• GOAL OF THE EXERCISE: Report every line of the data that includes "truck".

[SOURCE DATA Boundary: Start]

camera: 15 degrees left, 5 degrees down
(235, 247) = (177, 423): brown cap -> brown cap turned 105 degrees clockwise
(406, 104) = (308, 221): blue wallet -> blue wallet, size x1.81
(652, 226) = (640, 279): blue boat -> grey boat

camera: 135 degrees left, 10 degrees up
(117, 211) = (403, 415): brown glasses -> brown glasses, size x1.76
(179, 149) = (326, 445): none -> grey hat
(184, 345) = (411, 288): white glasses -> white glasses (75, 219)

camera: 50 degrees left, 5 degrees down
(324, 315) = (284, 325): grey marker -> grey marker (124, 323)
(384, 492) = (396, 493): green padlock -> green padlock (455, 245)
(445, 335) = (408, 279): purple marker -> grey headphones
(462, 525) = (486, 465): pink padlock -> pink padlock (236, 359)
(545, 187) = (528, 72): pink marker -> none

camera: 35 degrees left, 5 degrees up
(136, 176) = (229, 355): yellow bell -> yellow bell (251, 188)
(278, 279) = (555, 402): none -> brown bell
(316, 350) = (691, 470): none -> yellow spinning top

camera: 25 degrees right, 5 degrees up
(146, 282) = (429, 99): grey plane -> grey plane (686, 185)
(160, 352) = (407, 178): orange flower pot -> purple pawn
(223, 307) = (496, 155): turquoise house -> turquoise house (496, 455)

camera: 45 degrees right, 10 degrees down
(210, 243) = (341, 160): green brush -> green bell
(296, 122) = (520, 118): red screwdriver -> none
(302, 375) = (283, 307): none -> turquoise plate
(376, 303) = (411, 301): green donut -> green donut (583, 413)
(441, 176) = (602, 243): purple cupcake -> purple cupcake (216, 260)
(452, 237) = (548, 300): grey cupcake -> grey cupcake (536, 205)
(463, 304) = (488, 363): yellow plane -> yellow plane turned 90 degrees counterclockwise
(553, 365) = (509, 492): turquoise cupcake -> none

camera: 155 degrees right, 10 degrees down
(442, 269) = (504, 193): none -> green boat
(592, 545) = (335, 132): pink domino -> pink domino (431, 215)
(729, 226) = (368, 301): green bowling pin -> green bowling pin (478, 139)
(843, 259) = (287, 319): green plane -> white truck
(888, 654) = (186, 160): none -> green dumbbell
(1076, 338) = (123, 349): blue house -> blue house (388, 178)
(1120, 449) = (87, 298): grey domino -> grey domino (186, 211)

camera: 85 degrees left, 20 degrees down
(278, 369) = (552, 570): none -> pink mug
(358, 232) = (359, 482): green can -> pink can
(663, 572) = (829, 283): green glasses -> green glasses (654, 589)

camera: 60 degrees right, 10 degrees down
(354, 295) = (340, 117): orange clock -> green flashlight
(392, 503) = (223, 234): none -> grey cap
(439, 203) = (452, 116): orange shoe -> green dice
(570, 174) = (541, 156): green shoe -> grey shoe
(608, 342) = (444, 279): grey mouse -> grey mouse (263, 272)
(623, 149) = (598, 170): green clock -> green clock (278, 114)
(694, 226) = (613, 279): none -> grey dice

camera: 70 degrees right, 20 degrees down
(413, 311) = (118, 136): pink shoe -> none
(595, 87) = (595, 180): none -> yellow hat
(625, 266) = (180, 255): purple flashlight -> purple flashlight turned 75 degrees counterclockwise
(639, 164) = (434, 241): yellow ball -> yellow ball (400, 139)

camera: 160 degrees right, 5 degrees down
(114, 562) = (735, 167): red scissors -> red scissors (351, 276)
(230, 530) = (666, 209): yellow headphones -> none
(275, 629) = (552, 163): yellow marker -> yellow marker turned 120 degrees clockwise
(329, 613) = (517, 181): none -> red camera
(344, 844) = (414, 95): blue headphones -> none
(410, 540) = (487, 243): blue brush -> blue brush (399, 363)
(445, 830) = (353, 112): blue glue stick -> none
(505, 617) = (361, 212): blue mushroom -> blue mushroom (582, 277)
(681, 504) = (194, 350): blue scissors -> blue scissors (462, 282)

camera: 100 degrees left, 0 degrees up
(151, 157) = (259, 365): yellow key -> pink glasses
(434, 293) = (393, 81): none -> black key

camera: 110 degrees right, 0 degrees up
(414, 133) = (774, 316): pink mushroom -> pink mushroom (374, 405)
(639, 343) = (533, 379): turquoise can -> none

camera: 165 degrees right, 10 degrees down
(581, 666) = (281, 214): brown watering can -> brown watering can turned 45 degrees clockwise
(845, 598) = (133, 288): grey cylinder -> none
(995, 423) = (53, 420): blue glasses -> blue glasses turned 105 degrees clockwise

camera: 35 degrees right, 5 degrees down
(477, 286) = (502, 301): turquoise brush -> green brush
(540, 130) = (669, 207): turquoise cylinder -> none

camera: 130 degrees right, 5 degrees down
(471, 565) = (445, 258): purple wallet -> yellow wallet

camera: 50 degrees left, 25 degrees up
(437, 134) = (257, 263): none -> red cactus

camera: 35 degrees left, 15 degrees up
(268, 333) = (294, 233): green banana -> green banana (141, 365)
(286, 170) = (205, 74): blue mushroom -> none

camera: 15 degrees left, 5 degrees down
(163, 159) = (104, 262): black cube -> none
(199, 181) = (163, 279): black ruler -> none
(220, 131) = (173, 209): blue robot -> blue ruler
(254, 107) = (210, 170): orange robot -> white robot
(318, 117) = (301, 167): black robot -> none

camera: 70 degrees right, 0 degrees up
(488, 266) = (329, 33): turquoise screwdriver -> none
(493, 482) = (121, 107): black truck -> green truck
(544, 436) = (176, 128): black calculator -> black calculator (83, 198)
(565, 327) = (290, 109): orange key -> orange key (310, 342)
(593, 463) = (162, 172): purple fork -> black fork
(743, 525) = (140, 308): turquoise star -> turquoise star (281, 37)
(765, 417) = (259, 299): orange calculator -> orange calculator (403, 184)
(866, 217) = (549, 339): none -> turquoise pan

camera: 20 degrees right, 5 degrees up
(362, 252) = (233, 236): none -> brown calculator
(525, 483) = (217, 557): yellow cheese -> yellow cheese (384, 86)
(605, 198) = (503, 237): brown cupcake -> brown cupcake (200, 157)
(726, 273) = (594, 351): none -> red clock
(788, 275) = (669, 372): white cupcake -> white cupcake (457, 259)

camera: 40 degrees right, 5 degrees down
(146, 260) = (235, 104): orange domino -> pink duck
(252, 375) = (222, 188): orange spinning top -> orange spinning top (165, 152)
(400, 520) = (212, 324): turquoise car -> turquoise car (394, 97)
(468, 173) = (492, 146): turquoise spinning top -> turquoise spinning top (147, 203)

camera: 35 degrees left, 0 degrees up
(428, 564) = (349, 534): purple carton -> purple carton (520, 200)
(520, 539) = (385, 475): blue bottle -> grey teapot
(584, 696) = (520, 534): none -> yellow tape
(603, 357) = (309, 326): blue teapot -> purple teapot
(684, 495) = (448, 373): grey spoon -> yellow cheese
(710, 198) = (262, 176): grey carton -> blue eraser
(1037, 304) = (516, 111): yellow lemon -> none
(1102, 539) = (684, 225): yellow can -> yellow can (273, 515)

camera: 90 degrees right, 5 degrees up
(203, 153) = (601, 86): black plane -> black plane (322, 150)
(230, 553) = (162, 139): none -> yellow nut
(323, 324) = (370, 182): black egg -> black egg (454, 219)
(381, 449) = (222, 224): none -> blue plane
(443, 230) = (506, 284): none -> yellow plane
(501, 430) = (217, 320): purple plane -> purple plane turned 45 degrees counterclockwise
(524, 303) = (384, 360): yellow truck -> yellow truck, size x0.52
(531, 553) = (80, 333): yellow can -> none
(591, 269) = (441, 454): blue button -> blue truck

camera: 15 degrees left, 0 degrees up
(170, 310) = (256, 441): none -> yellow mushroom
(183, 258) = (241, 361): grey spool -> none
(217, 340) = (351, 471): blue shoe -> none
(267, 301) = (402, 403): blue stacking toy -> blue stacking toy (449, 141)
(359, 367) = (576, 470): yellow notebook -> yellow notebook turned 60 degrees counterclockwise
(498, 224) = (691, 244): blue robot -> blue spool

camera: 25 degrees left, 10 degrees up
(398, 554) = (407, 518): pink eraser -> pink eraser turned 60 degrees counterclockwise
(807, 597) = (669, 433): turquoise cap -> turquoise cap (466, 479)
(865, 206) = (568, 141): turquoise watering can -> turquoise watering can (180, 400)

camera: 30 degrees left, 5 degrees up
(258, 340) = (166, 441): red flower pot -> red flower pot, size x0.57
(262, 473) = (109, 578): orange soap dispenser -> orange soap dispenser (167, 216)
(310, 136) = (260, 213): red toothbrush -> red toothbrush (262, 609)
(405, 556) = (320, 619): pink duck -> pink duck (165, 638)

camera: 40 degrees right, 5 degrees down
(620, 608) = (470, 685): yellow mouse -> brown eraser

[SOURCE DATA Boundary: End]

• FINISHED TASK:
(843, 259) = (287, 319): green plane -> white truck
(493, 482) = (121, 107): black truck -> green truck
(524, 303) = (384, 360): yellow truck -> yellow truck, size x0.52
(591, 269) = (441, 454): blue button -> blue truck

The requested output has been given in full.